WHAT YOU WILL DO.
Return only the lines of the listing below that run from the line with "brown cross: moved" through the line with "cyan pentagon: moved 14 px left, 62 px down", both ends included, exactly as written.

-------- DATA SUPPLIED --------

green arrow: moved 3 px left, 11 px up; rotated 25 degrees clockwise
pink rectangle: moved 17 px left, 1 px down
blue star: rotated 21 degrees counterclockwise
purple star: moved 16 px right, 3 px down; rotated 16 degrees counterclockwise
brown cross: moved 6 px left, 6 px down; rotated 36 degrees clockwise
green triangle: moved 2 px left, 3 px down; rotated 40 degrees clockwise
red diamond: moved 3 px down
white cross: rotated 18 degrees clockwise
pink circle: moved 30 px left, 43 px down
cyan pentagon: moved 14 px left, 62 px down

--------
-------- DATA SUPPLIED --------

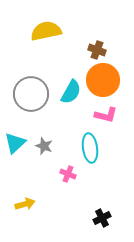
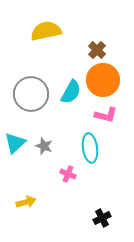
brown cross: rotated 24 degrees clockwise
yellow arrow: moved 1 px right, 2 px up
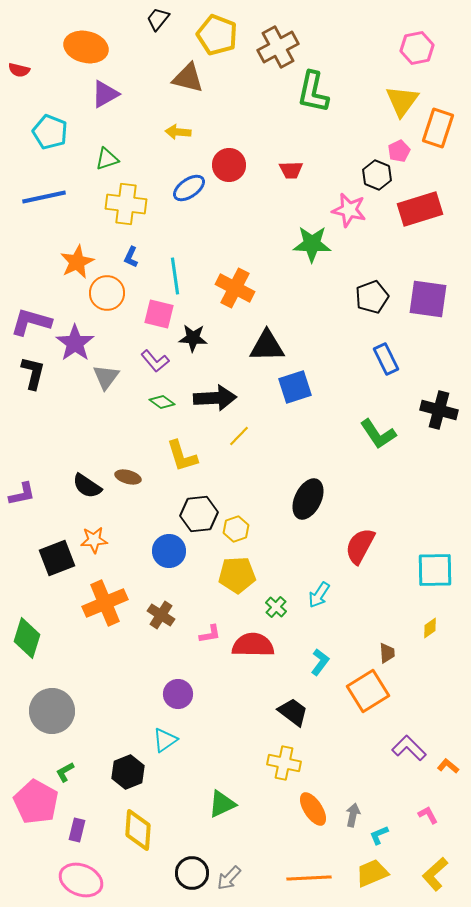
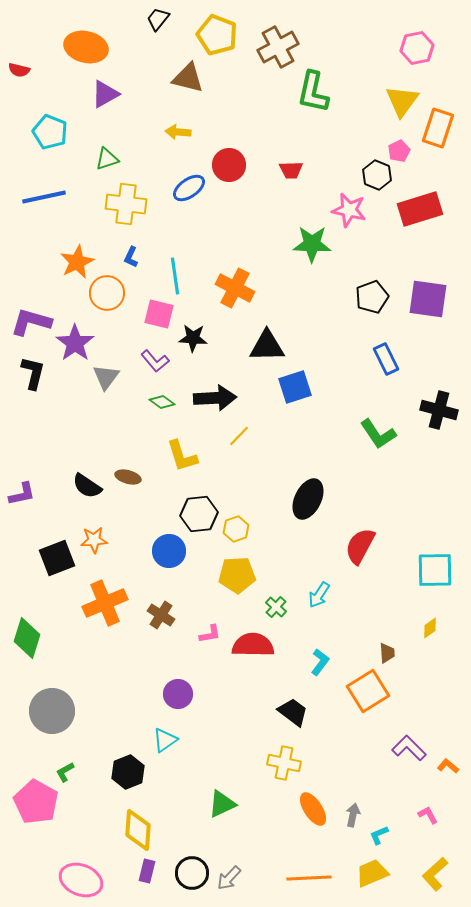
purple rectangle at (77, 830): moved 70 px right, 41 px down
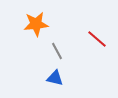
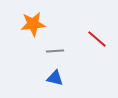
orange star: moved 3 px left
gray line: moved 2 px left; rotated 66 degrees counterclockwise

--------
-------- DATA SUPPLIED --------

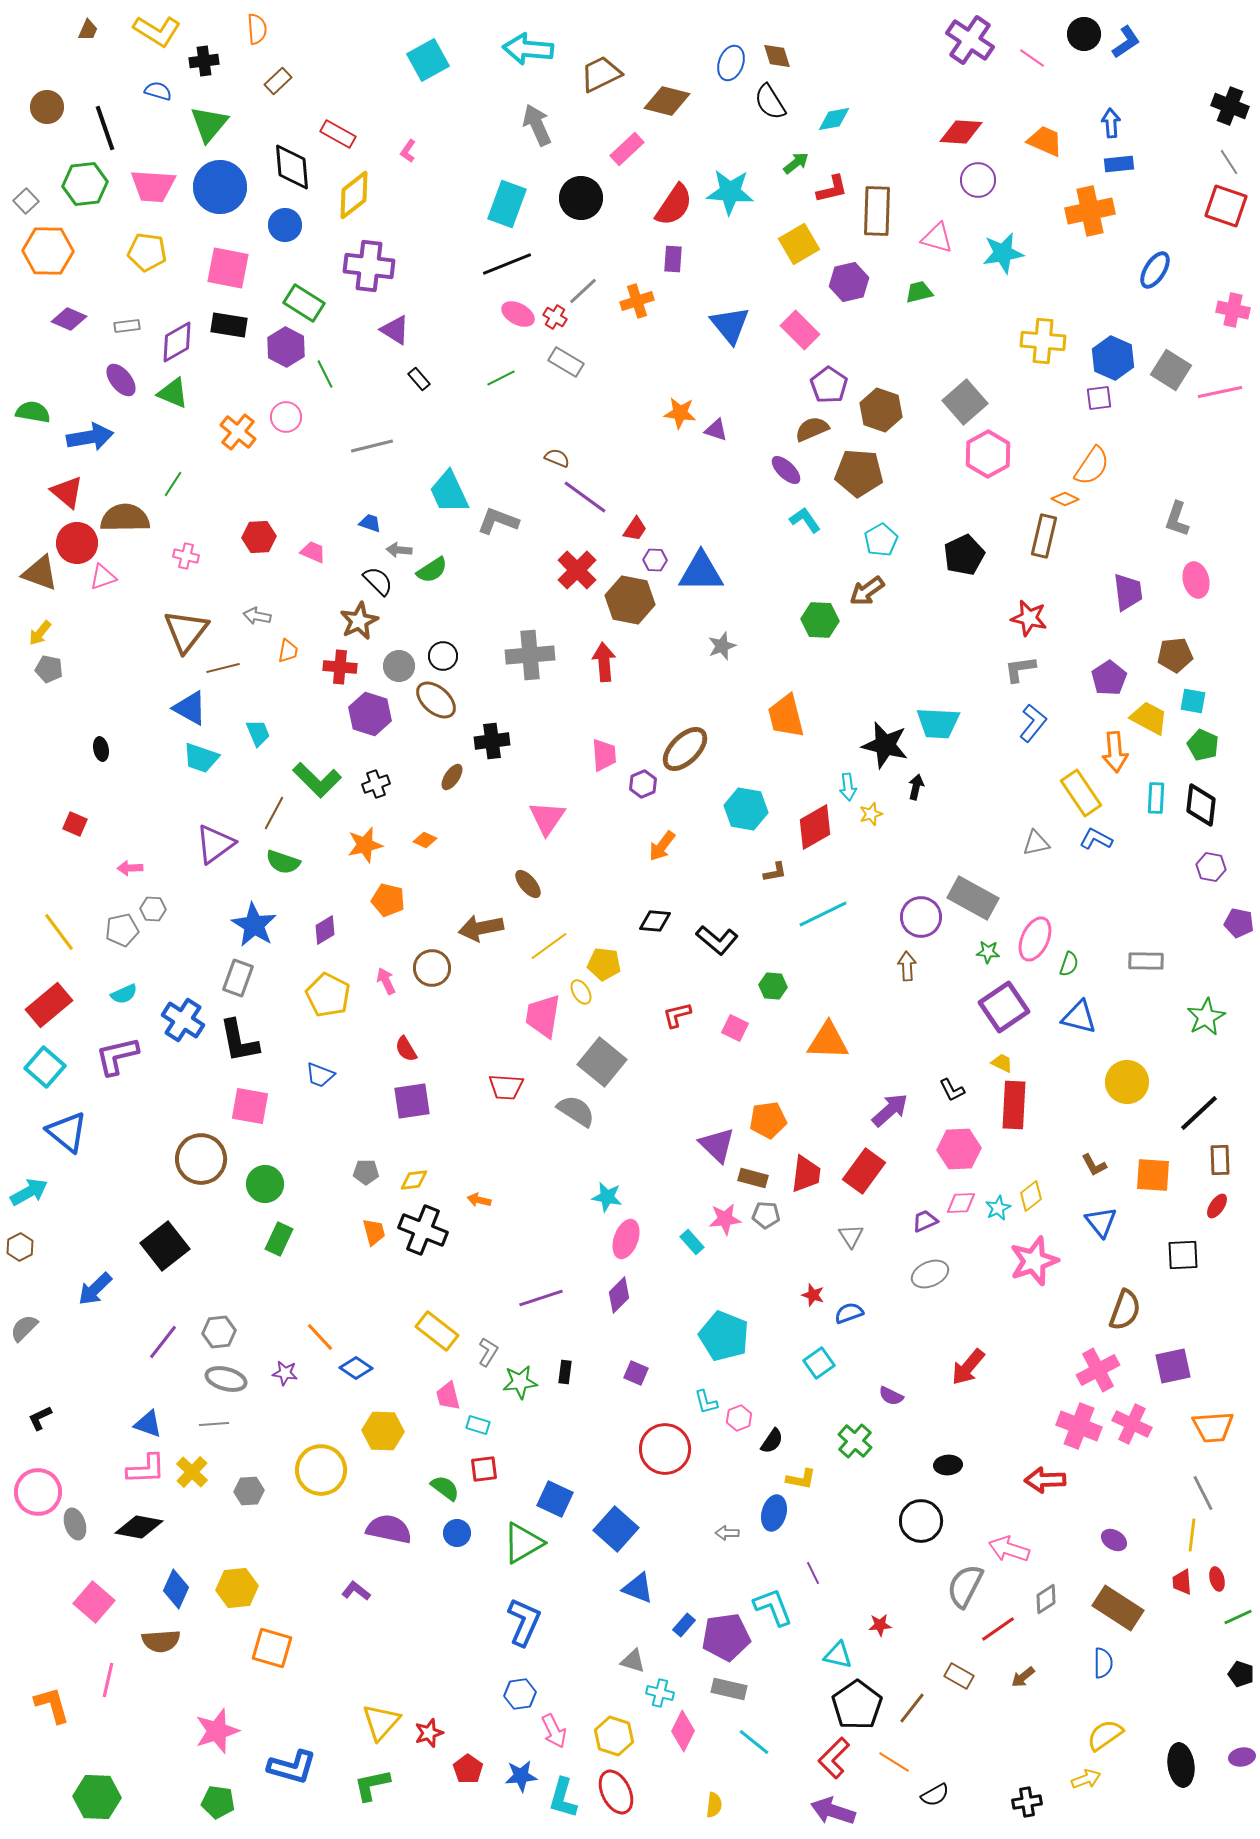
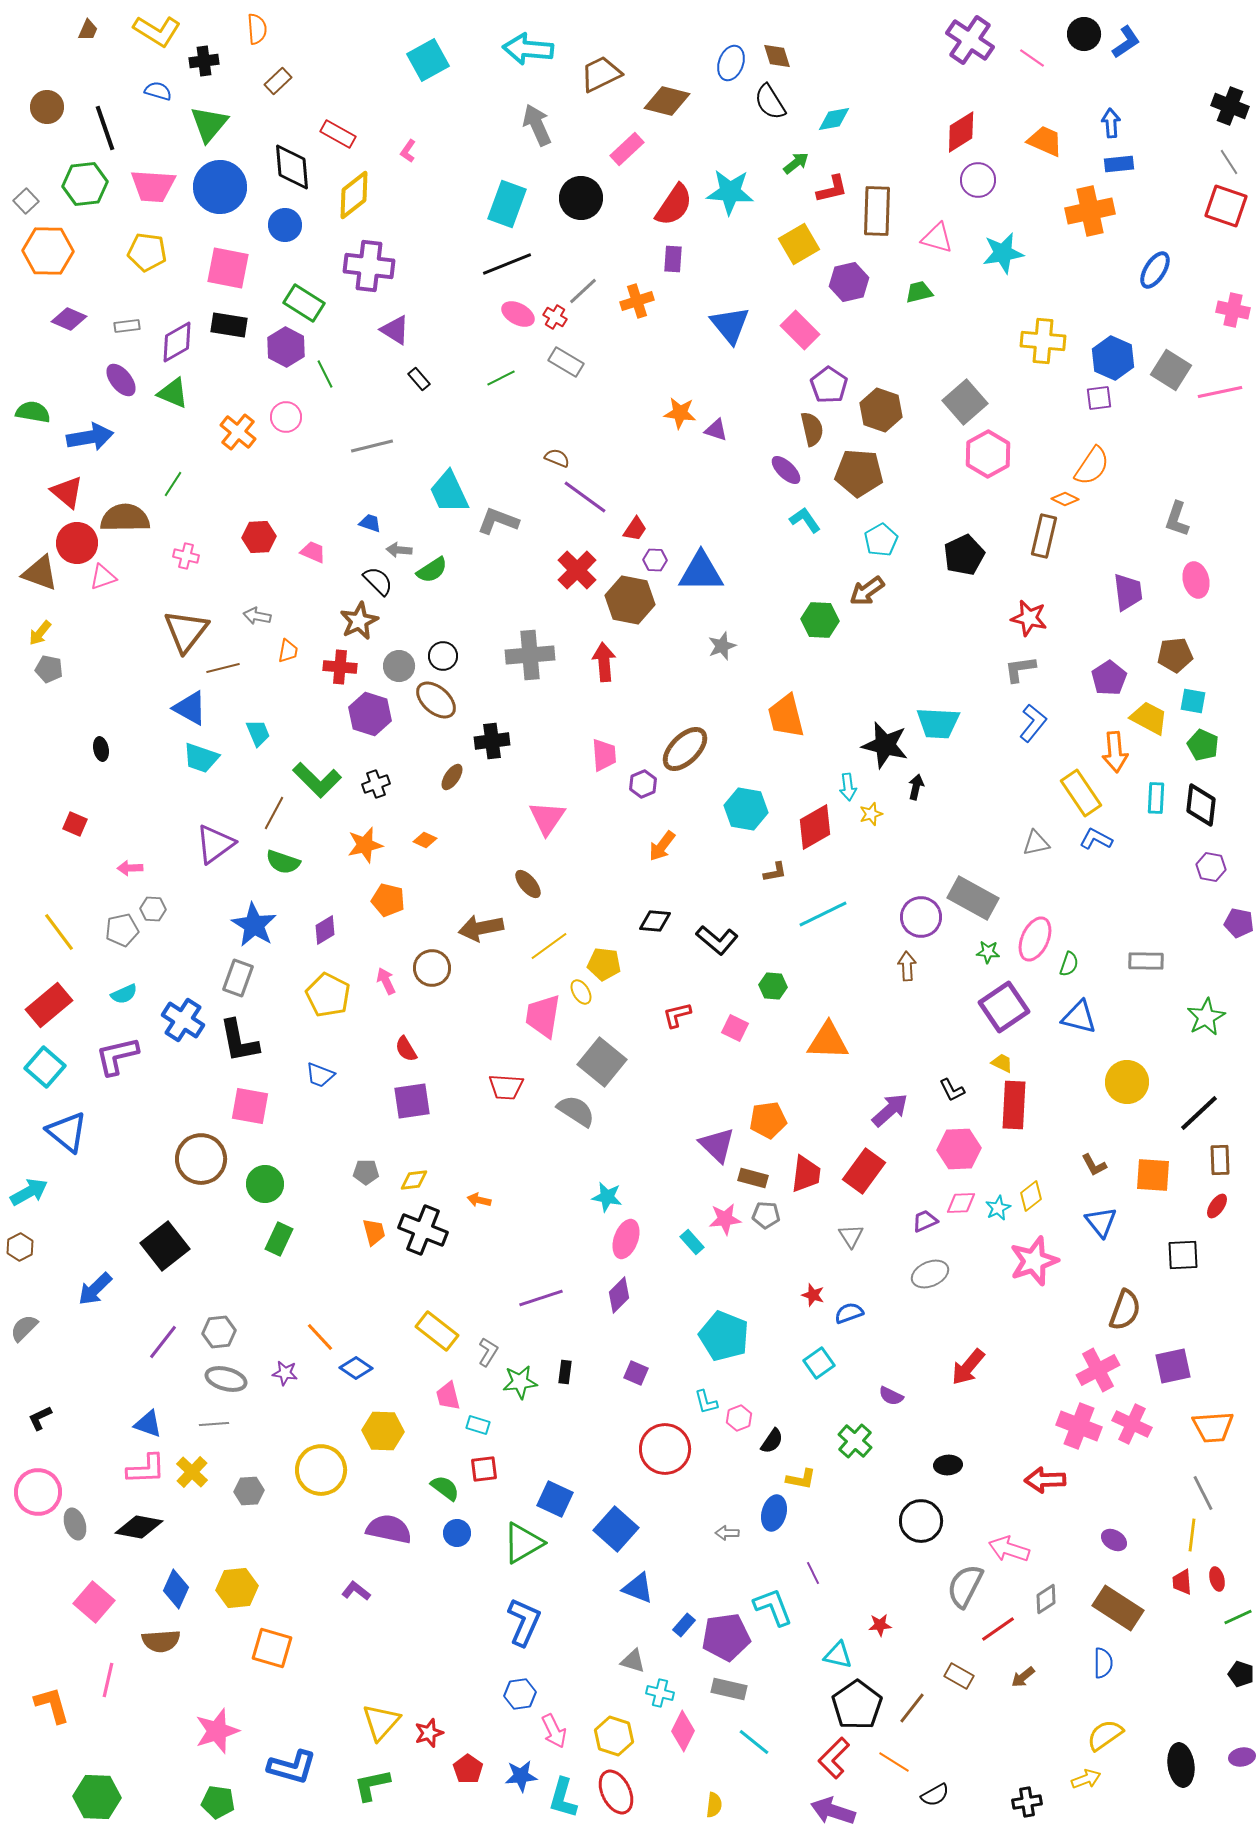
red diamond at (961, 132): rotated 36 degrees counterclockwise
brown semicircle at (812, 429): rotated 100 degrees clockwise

--------

THE COMPLETED TASK.
brown cross: moved 6 px left, 6 px down; rotated 36 degrees clockwise
green triangle: moved 2 px left, 3 px down; rotated 40 degrees clockwise
red diamond: moved 3 px down
white cross: rotated 18 degrees clockwise
pink circle: moved 30 px left, 43 px down
cyan pentagon: moved 14 px left, 62 px down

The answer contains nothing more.